**About this task**
Say how many of the lines below contain the word "left"; nothing else belongs in the answer.

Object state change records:
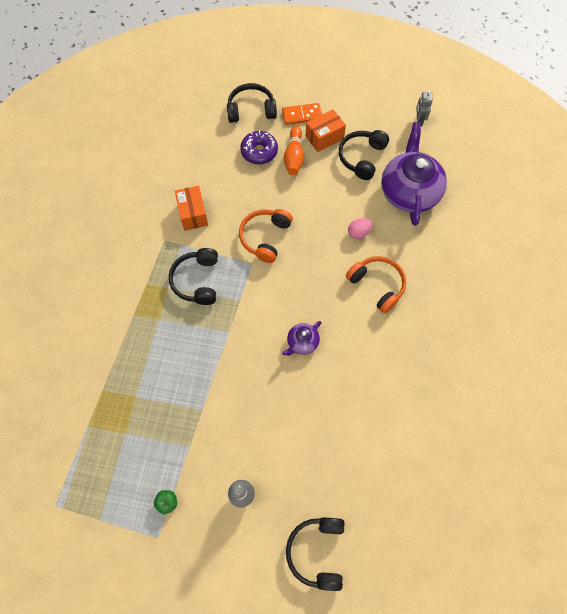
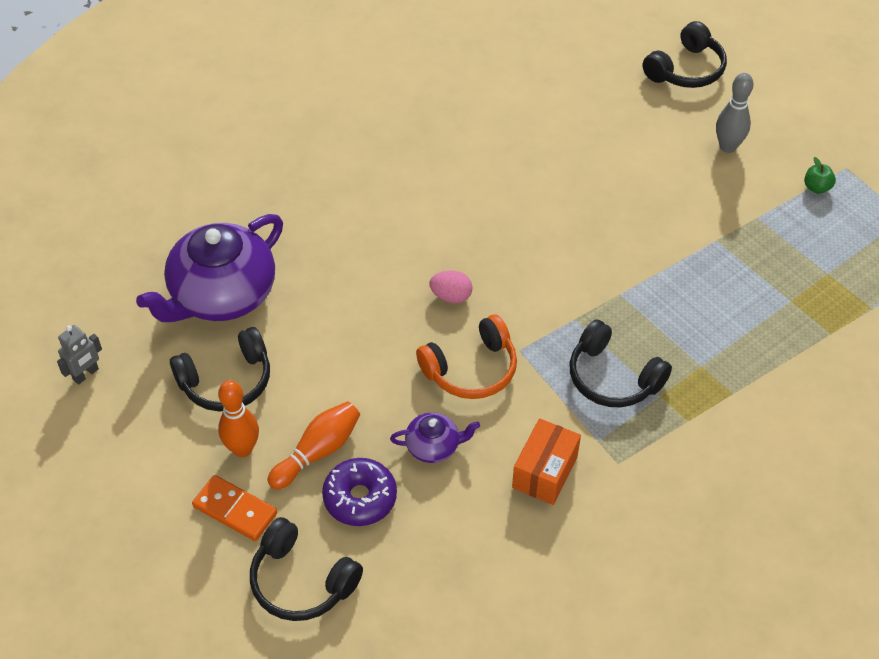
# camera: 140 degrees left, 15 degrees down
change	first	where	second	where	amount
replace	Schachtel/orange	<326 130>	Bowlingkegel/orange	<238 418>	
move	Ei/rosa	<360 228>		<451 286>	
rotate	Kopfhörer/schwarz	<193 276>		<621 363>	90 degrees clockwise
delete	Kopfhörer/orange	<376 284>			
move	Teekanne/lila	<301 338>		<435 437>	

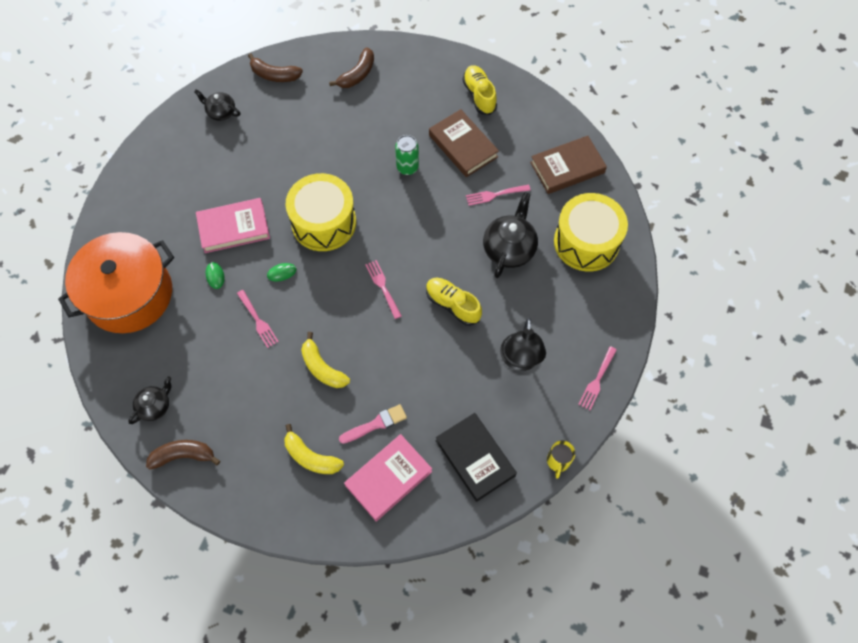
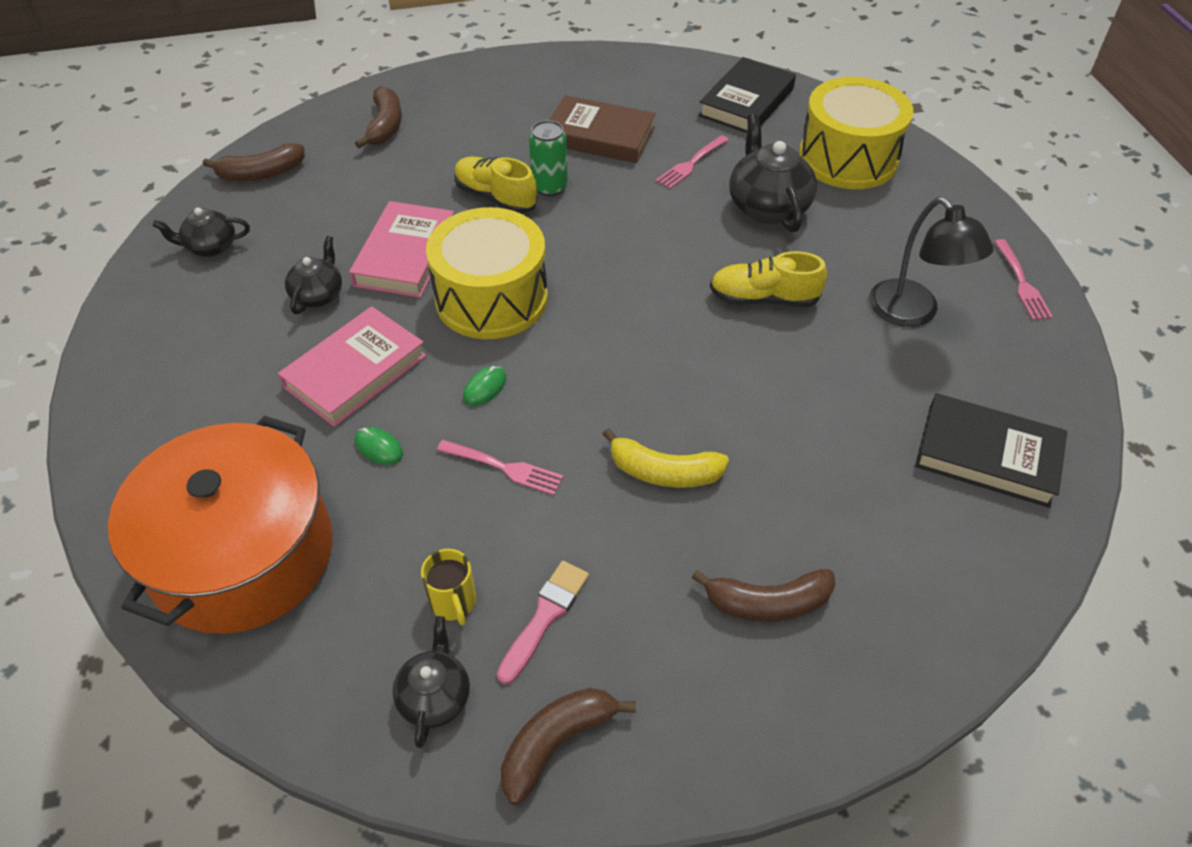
# camera: 35 degrees left, 15 degrees down
change	first	where	second	where	amount
move	Schuh/gelb	<480 90>		<496 185>	
recolor	Buch/braun	<568 165>	Buch/schwarz	<747 95>	
delete	Gabel/rosa	<383 289>			
move	Pinsel/rosa	<373 424>		<543 623>	
recolor	Banane/gelb	<314 449>	Banane/braun	<763 595>	
move	Buch/rosa	<388 478>		<401 249>	
move	Tasse/gelb	<561 459>		<448 587>	
insert			Teekanne/schwarz	<313 275>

**Final answer**
2